§ **Data**
....
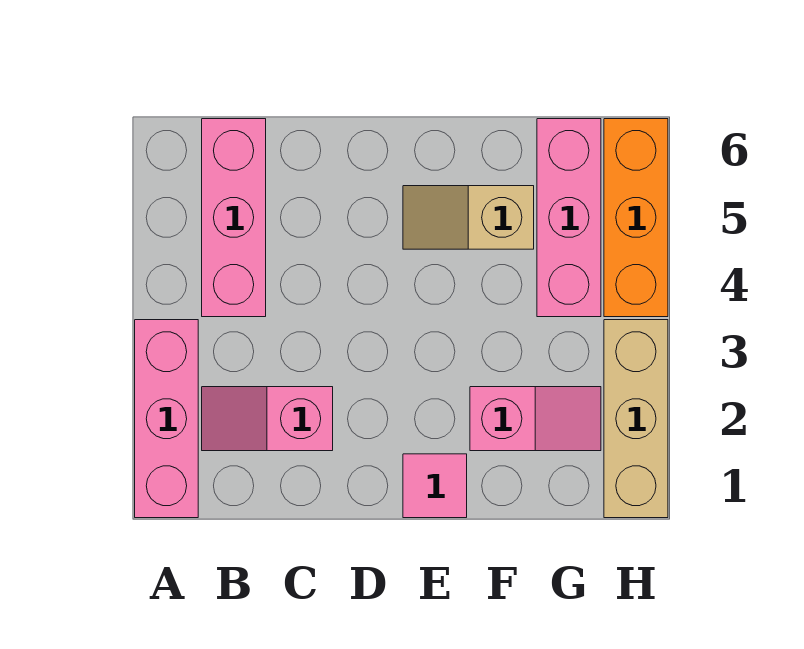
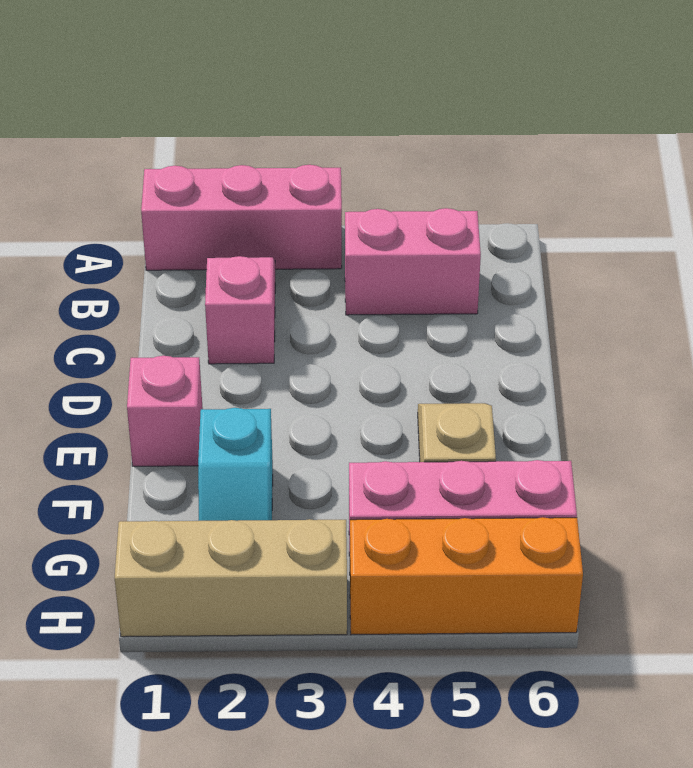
pink brick B4:B6 level 1 -> pink brick B4:B5 level 1
pink tile E1 level 1 -> pink brick E1 level 1
pink slope F2:G2 level 1 top F -> cyan slope F2:G2 level 1 top F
....
§ **What is expected**
In the reply, every line of the material above is to be reproduced verbatim, and the images are to be left out.

§ **Task output**
pink brick B4:B6 level 1 -> pink brick B4:B5 level 1
pink tile E1 level 1 -> pink brick E1 level 1
pink slope F2:G2 level 1 top F -> cyan slope F2:G2 level 1 top F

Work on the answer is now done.